● **Assignment**: In the copy you make, keep each entry exactly as it is and leave out all images.

Segment Open

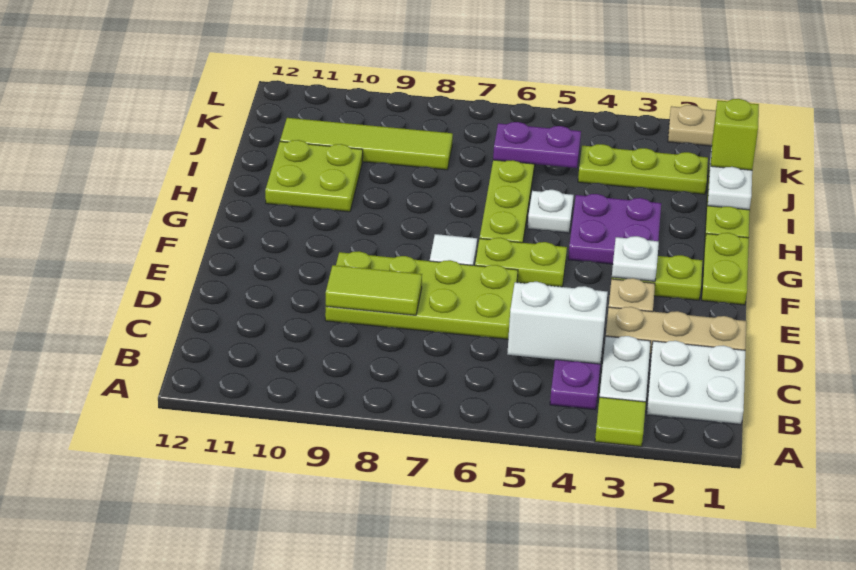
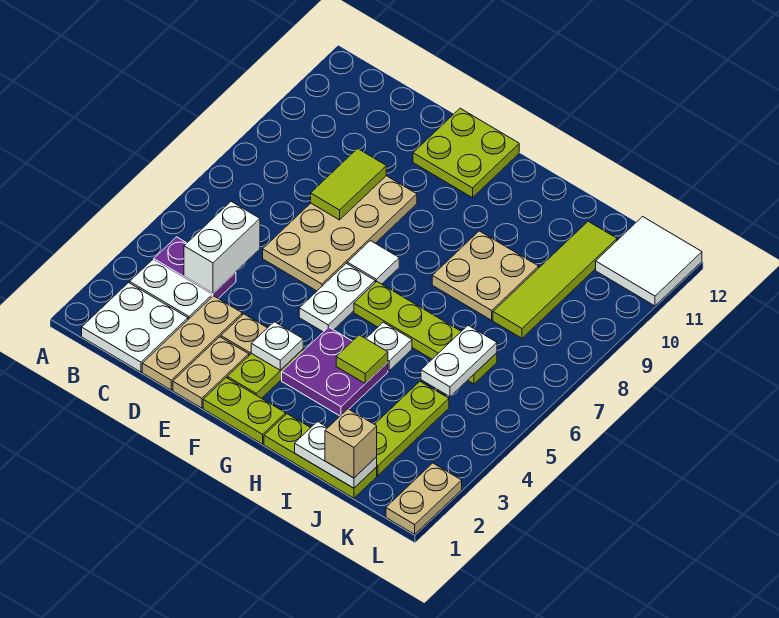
lime tile A3 level 1 -> lime tile H4 level 2
lime plate D6:E9 level 1 -> tan plate D6:E9 level 1
none -> tan plate E1:E2 level 1
lime plate F5:F6 level 1 -> white plate F5:F6 level 1
none -> tan plate H8:I9 level 1
lime plate H10:I11 level 1 -> lime plate E11:F12 level 1
lime brick J1 level 3 -> tan brick J1 level 3
purple plate J5:J6 level 2 -> white plate J5:J6 level 2
none -> white tile K11:L12 level 1

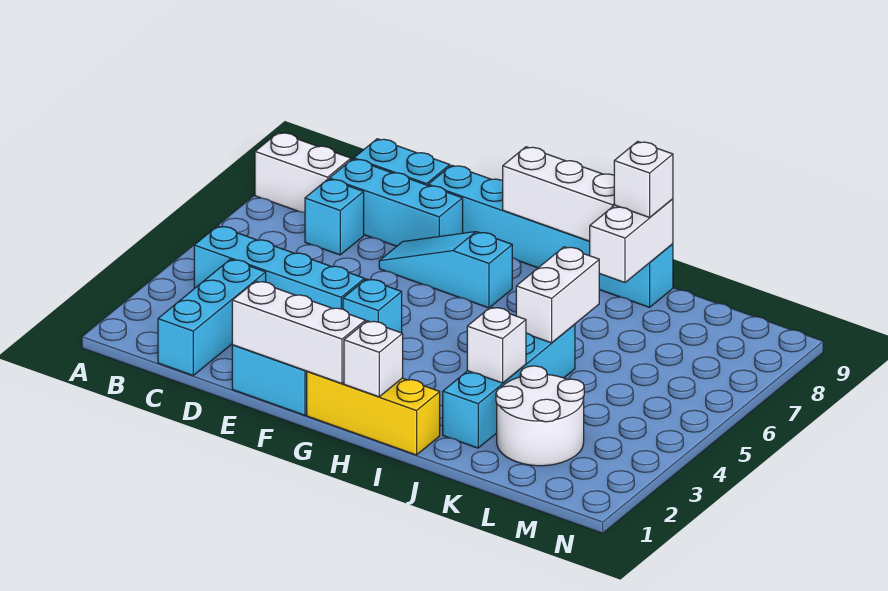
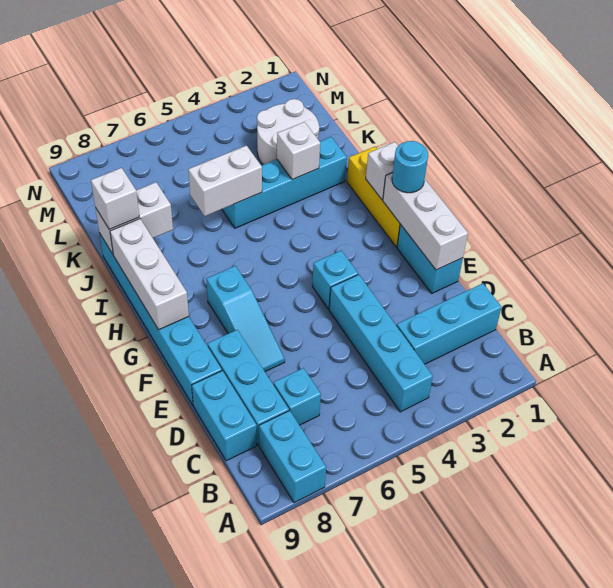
white brick A8:B8 level 1 -> cyan brick A8:B8 level 1
none -> cyan round brick G1 level 3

Segment Closed

● **Task output**:
lime tile A3 level 1 -> lime tile H4 level 2
lime plate D6:E9 level 1 -> tan plate D6:E9 level 1
none -> tan plate E1:E2 level 1
lime plate F5:F6 level 1 -> white plate F5:F6 level 1
none -> tan plate H8:I9 level 1
lime plate H10:I11 level 1 -> lime plate E11:F12 level 1
lime brick J1 level 3 -> tan brick J1 level 3
purple plate J5:J6 level 2 -> white plate J5:J6 level 2
none -> white tile K11:L12 level 1

white brick A8:B8 level 1 -> cyan brick A8:B8 level 1
none -> cyan round brick G1 level 3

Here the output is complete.